→ **WORK REQUEST**:
Wherever the string "cone" shows up in the material below, copy that line.
-.-.-
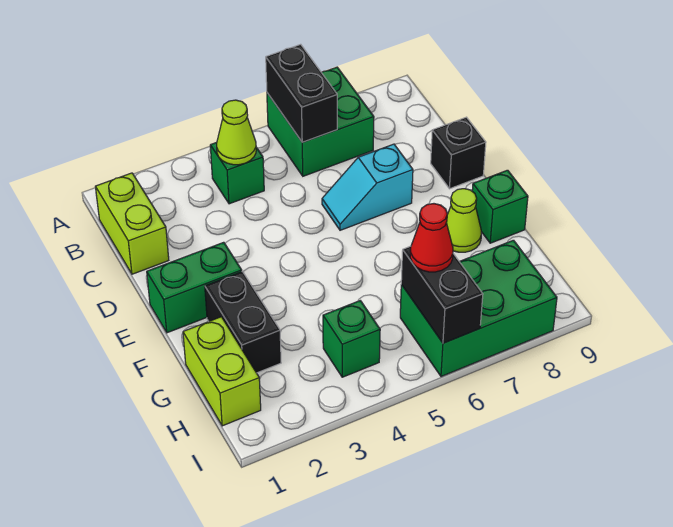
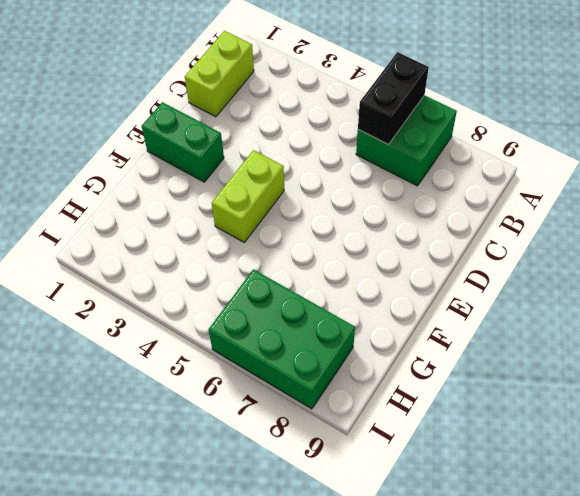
lime brick E4:F4 level 1 -> lime brick G1:H1 level 1
none -> green brick B4 level 1
none -> cyan slope D6:D7 level 1 top 7
none -> black brick D9 level 1

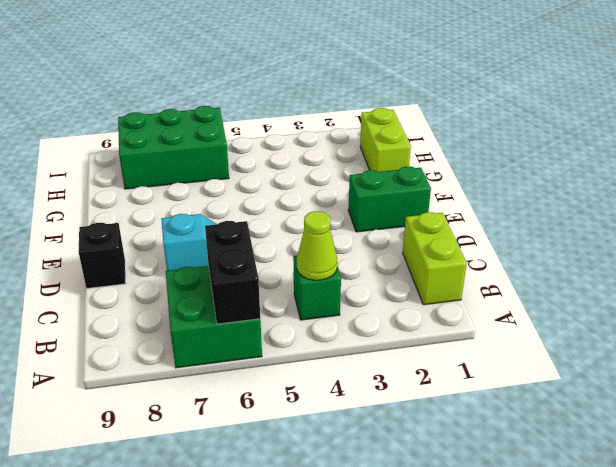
none -> black brick F2:G2 level 1
none -> lime cone F8 level 1
none -> green brick F9 level 1

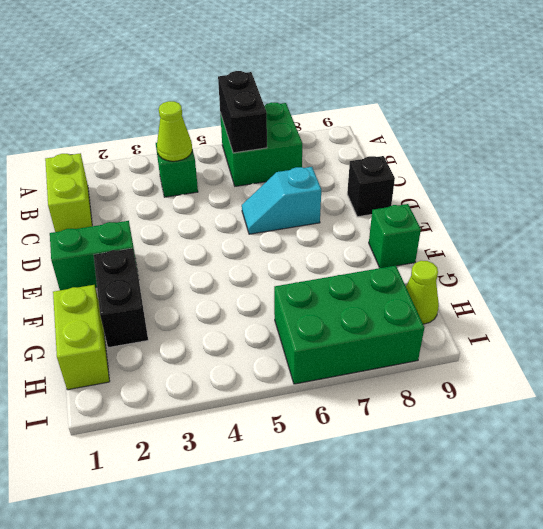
lime cone H9 level 1 -> lime cone F8 level 1
none -> green brick H4 level 1
none -> black brick H6:I6 level 2
none -> red cone H6 level 3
-.-.-
→ **SOLUTION TO THE PROBLEM**:
none -> lime cone F8 level 1
lime cone H9 level 1 -> lime cone F8 level 1
none -> red cone H6 level 3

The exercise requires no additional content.